GOAL:
Please quote every one of the rows below word for word, from the first through the last.

TASK MATERIAL:
•••

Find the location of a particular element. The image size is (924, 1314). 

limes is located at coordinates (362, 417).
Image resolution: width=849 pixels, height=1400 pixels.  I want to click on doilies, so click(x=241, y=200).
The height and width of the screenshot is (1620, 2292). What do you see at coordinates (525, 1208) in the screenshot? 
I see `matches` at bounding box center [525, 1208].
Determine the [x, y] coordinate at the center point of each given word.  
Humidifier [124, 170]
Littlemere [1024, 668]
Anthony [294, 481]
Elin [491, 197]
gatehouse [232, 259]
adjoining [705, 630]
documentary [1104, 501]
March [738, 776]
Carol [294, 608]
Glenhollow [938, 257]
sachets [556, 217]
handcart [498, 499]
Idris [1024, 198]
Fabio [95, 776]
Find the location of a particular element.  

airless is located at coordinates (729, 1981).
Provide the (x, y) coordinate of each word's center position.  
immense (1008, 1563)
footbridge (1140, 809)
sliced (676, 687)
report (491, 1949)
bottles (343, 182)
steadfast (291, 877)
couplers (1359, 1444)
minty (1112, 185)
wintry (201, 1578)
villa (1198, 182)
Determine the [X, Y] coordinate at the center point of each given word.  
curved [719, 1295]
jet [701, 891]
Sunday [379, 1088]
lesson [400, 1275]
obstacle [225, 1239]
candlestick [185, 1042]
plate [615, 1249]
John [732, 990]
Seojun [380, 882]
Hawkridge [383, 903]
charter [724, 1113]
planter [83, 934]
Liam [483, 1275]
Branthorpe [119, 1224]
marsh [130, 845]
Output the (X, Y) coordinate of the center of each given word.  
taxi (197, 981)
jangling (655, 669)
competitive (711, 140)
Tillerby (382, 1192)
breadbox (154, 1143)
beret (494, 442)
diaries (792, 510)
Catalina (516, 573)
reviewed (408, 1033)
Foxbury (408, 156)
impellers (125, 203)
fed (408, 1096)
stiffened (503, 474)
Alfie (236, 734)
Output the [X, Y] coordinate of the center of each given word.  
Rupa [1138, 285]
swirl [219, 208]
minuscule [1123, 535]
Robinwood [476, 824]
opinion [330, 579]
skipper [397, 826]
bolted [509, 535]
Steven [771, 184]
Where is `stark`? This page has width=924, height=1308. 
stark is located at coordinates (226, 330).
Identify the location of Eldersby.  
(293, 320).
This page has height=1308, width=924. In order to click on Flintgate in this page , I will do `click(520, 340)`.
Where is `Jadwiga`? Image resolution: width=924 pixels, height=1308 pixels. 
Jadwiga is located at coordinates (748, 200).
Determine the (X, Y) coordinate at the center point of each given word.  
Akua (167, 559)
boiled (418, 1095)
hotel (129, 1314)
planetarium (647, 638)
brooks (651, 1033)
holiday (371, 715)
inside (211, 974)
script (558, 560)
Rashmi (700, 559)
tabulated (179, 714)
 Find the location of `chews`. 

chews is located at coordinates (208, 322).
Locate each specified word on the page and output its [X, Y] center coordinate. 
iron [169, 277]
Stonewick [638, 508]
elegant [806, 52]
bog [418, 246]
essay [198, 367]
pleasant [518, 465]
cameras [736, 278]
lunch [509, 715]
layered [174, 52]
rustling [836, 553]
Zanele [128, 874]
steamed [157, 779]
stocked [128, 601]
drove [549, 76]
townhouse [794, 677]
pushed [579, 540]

•••

TASK OUTPUT:
Find the location of a particular element. The image size is (924, 1314). 

limes is located at coordinates (362, 417).
Image resolution: width=849 pixels, height=1400 pixels.  I want to click on doilies, so click(x=241, y=200).
The height and width of the screenshot is (1620, 2292). What do you see at coordinates (525, 1208) in the screenshot? 
I see `matches` at bounding box center [525, 1208].
Determine the [x, y] coordinate at the center point of each given word.  
Humidifier [124, 170]
Littlemere [1024, 668]
Anthony [294, 481]
Elin [491, 197]
gatehouse [232, 259]
adjoining [705, 630]
documentary [1104, 501]
March [738, 776]
Carol [294, 608]
Glenhollow [938, 257]
sachets [556, 217]
handcart [498, 499]
Idris [1024, 198]
Fabio [95, 776]
Find the location of a particular element.  

airless is located at coordinates (729, 1981).
Provide the (x, y) coordinate of each word's center position.  
immense (1008, 1563)
footbridge (1140, 809)
sliced (676, 687)
report (491, 1949)
bottles (343, 182)
steadfast (291, 877)
couplers (1359, 1444)
minty (1112, 185)
wintry (201, 1578)
villa (1198, 182)
Determine the [X, Y] coordinate at the center point of each given word.  
curved [719, 1295]
jet [701, 891]
Sunday [379, 1088]
lesson [400, 1275]
obstacle [225, 1239]
candlestick [185, 1042]
plate [615, 1249]
John [732, 990]
Seojun [380, 882]
Hawkridge [383, 903]
charter [724, 1113]
planter [83, 934]
Liam [483, 1275]
Branthorpe [119, 1224]
marsh [130, 845]
Output the (X, Y) coordinate of the center of each given word.  
taxi (197, 981)
jangling (655, 669)
competitive (711, 140)
Tillerby (382, 1192)
breadbox (154, 1143)
beret (494, 442)
diaries (792, 510)
Catalina (516, 573)
reviewed (408, 1033)
Foxbury (408, 156)
impellers (125, 203)
fed (408, 1096)
stiffened (503, 474)
Alfie (236, 734)
Output the [X, Y] coordinate of the center of each given word.  
Rupa [1138, 285]
swirl [219, 208]
minuscule [1123, 535]
Robinwood [476, 824]
opinion [330, 579]
skipper [397, 826]
bolted [509, 535]
Steven [771, 184]
Where is `stark`? This page has width=924, height=1308. 
stark is located at coordinates (226, 330).
Identify the location of Eldersby.  
(293, 320).
This page has height=1308, width=924. In order to click on Flintgate in this page , I will do `click(520, 340)`.
Where is `Jadwiga`? Image resolution: width=924 pixels, height=1308 pixels. 
Jadwiga is located at coordinates (748, 200).
Determine the (X, Y) coordinate at the center point of each given word.  
Akua (167, 559)
boiled (418, 1095)
hotel (129, 1314)
planetarium (647, 638)
brooks (651, 1033)
holiday (371, 715)
inside (211, 974)
script (558, 560)
Rashmi (700, 559)
tabulated (179, 714)
 Find the location of `chews`. 

chews is located at coordinates (208, 322).
Locate each specified word on the page and output its [X, Y] center coordinate. 
iron [169, 277]
Stonewick [638, 508]
elegant [806, 52]
bog [418, 246]
essay [198, 367]
pleasant [518, 465]
cameras [736, 278]
lunch [509, 715]
layered [174, 52]
rustling [836, 553]
Zanele [128, 874]
steamed [157, 779]
stocked [128, 601]
drove [549, 76]
townhouse [794, 677]
pushed [579, 540]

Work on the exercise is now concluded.